Items from a dataset:
----------------
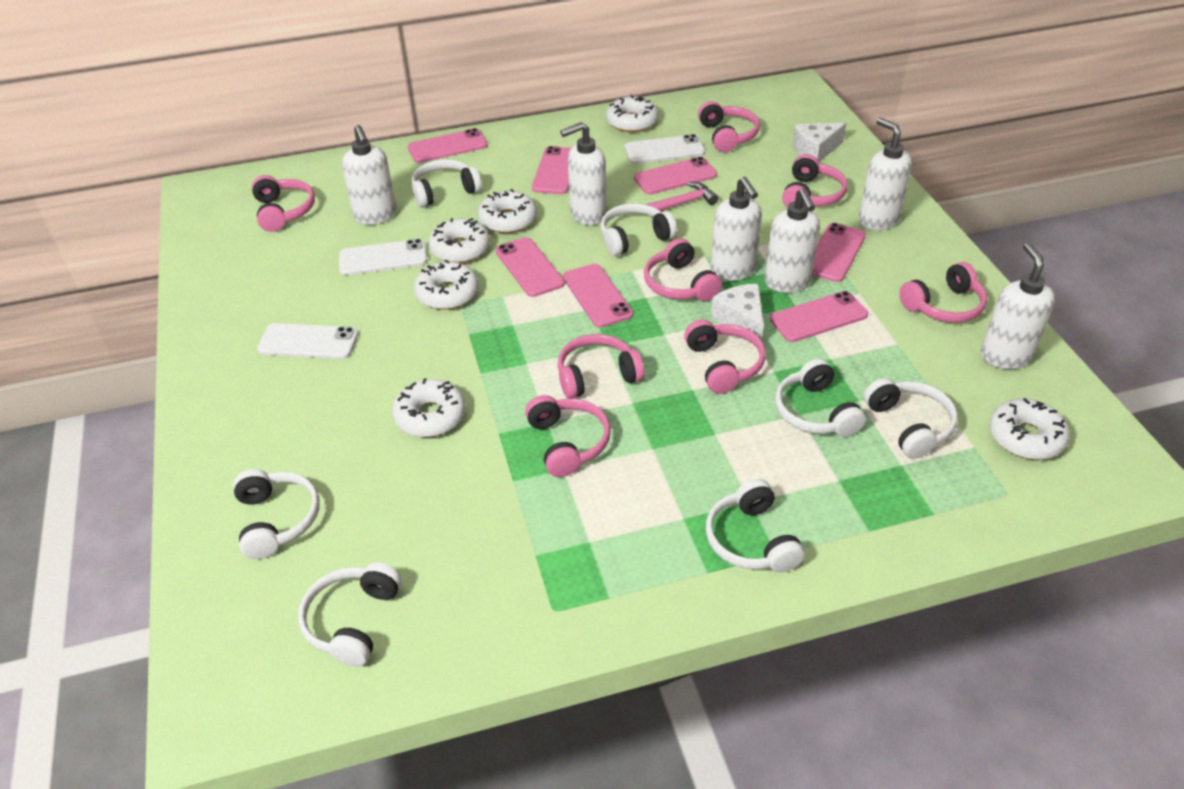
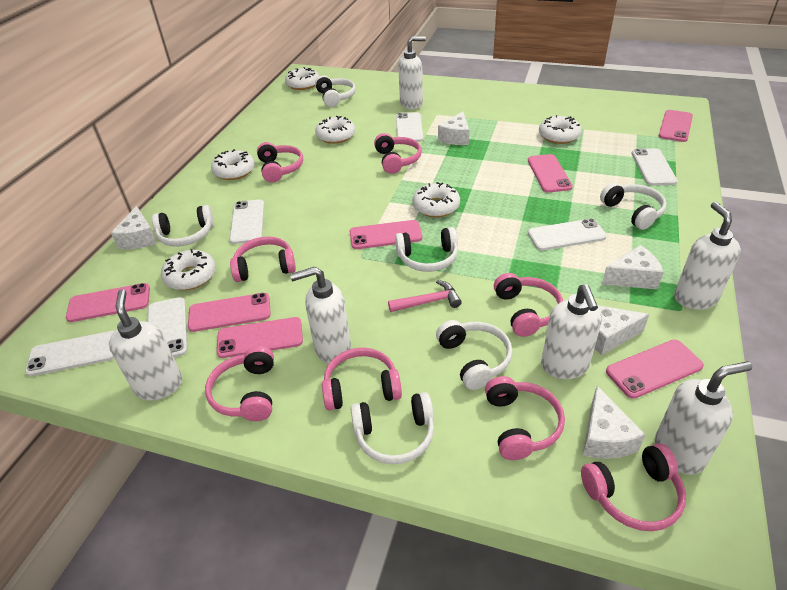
white cheese: 2 -> 5
white headphones: 7 -> 6
white phone: 3 -> 6

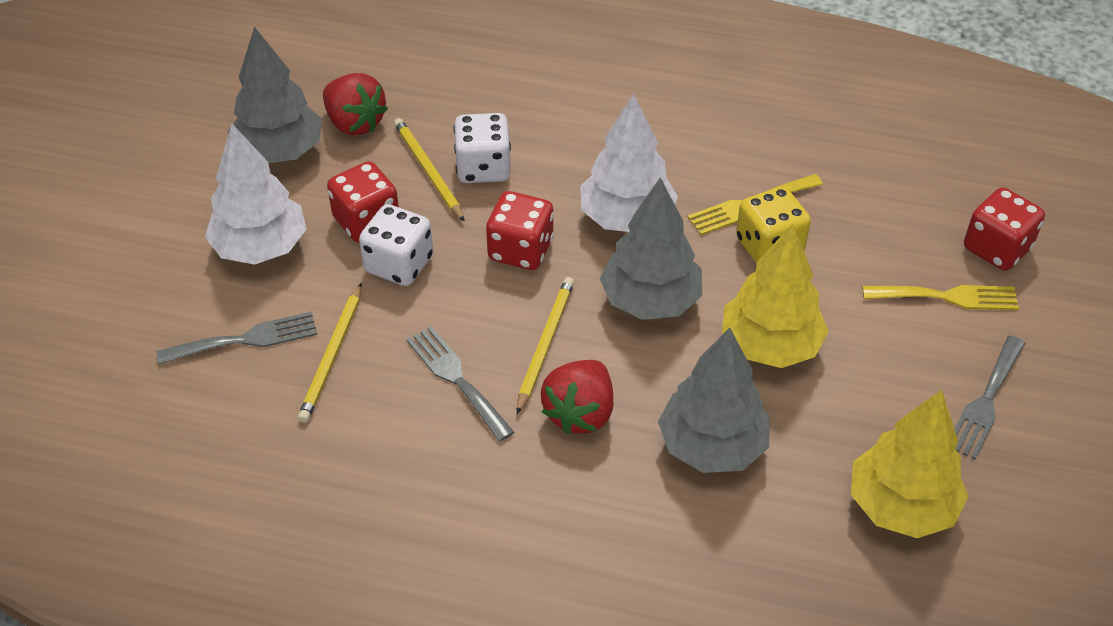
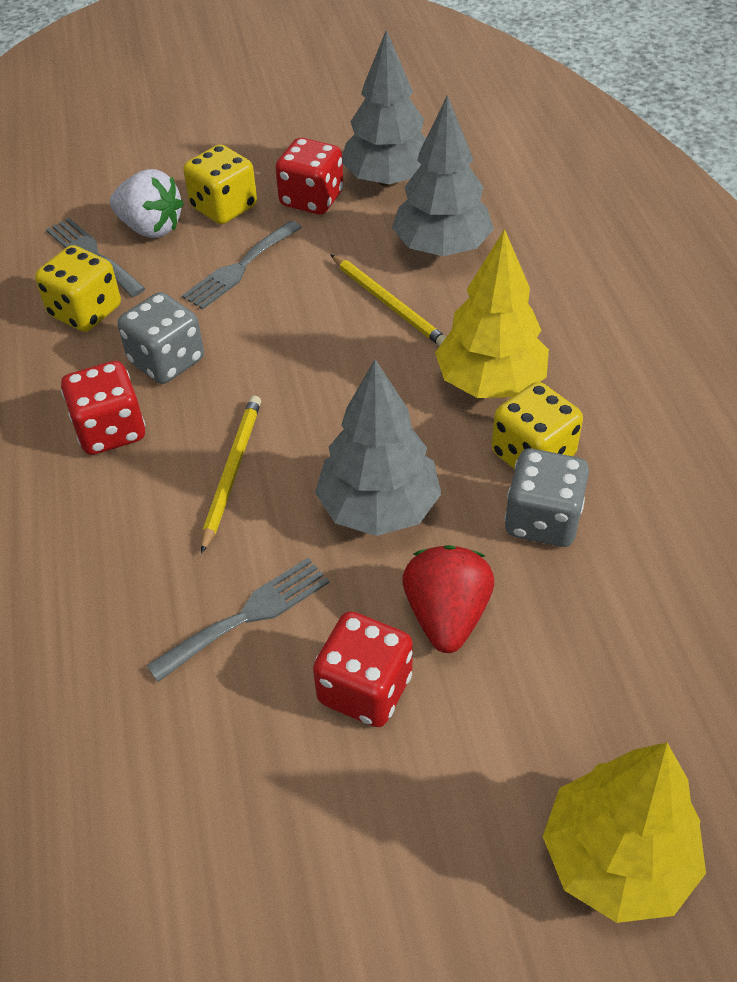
grey dice: 0 -> 2
red strawberry: 2 -> 1
white dice: 2 -> 0
white strawberry: 0 -> 1
white tree: 2 -> 0
yellow dice: 1 -> 3
yellow fork: 2 -> 0
yellow pencil: 3 -> 2

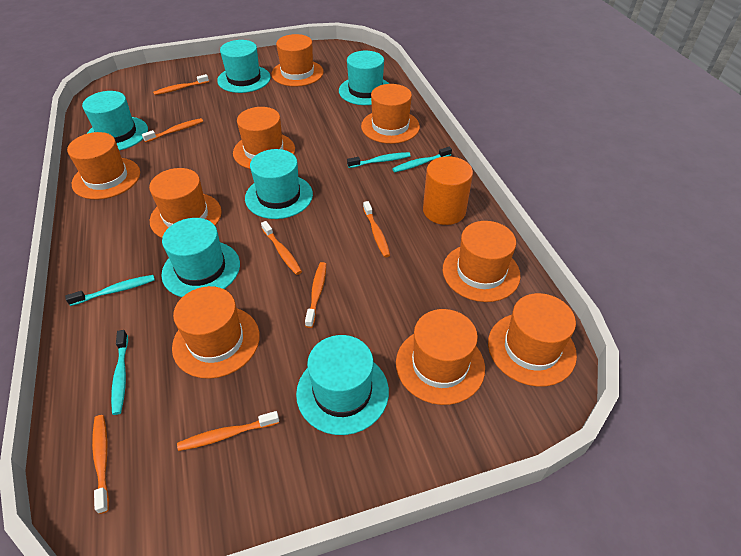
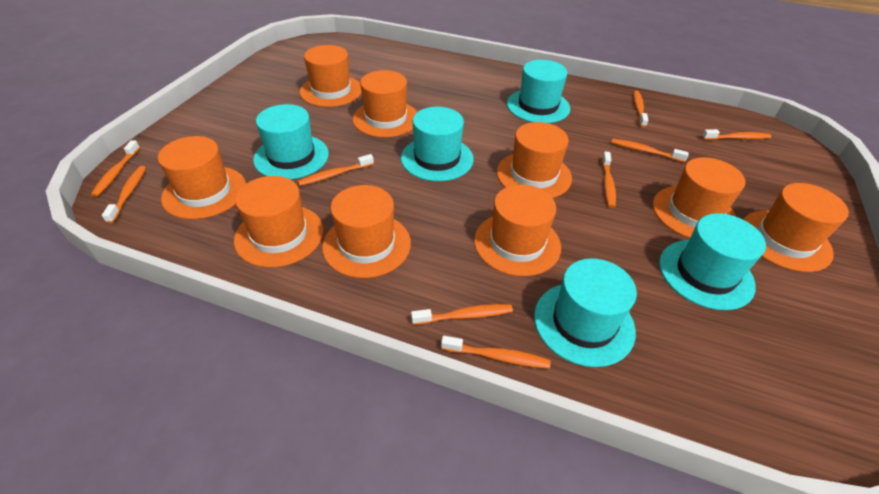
orange cylinder: 1 -> 0
orange toothbrush: 7 -> 9
turquoise hat: 6 -> 5
turquoise toothbrush: 4 -> 0

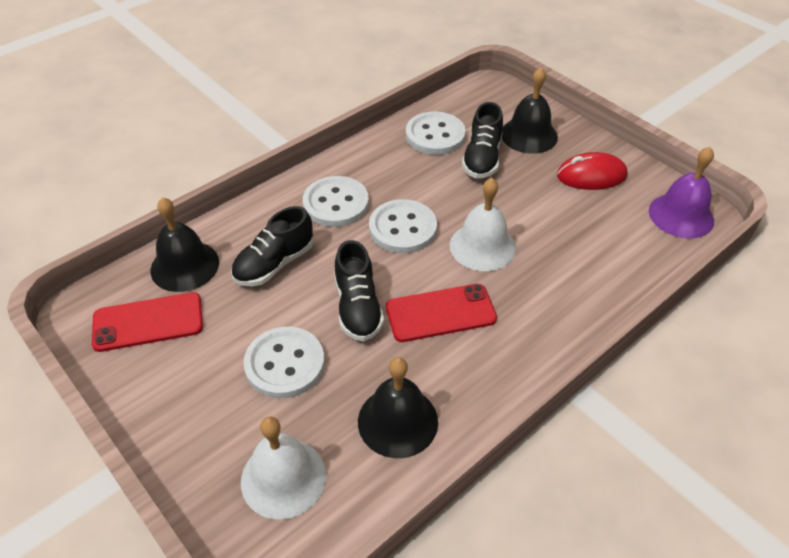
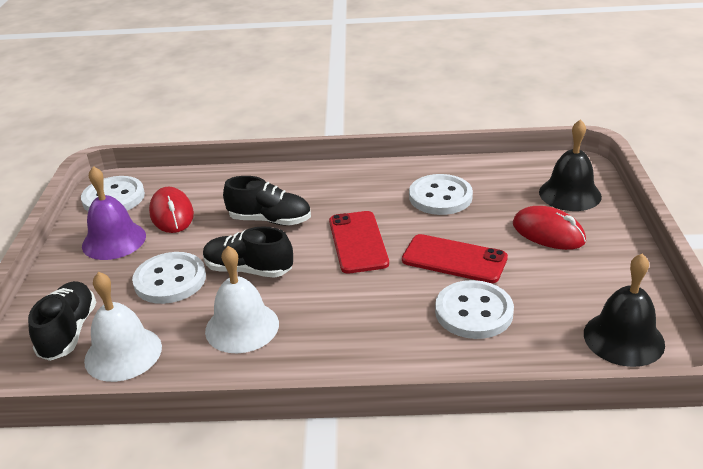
black bell: 3 -> 2
red mouse: 1 -> 2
----------------
*PROBLEM DESCRIPTION*
Repeat the records above verbatim. Include none of the pictures.

*ANSWER SECTION*
white cheese: 2 -> 5
white headphones: 7 -> 6
white phone: 3 -> 6

grey dice: 0 -> 2
red strawberry: 2 -> 1
white dice: 2 -> 0
white strawberry: 0 -> 1
white tree: 2 -> 0
yellow dice: 1 -> 3
yellow fork: 2 -> 0
yellow pencil: 3 -> 2

orange cylinder: 1 -> 0
orange toothbrush: 7 -> 9
turquoise hat: 6 -> 5
turquoise toothbrush: 4 -> 0

black bell: 3 -> 2
red mouse: 1 -> 2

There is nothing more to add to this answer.